• What needs to be done: Each record below should be reproduced as it is written, with pictures left out entirely.

• Records provided:
§ §

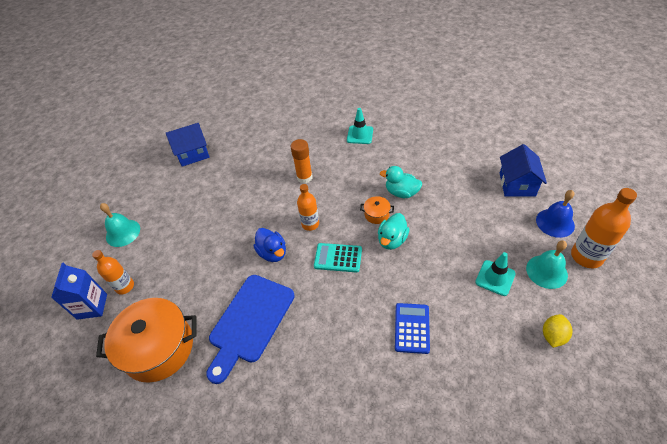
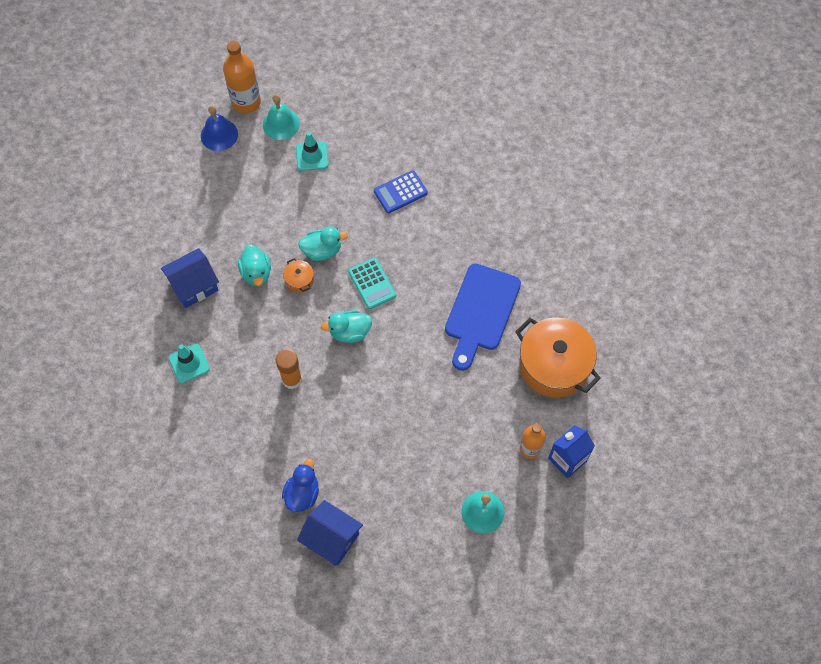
camera: 130 degrees left, 15 degrees up
(250, 322) = (481, 312): blue cutting board -> blue cutting board turned 120 degrees clockwise
(272, 253) = (404, 343): blue duck -> blue duck (302, 493)
(310, 224) = (350, 332): orange bottle -> turquoise duck
(517, 184) = (184, 179): blue house -> blue house (194, 286)
(553, 336) = (342, 102): yellow lemon -> none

§ §

• Response area:
camera: 130 degrees left, 15 degrees up
(250, 322) = (481, 312): blue cutting board -> blue cutting board turned 120 degrees clockwise
(272, 253) = (404, 343): blue duck -> blue duck (302, 493)
(310, 224) = (350, 332): orange bottle -> turquoise duck
(517, 184) = (184, 179): blue house -> blue house (194, 286)
(553, 336) = (342, 102): yellow lemon -> none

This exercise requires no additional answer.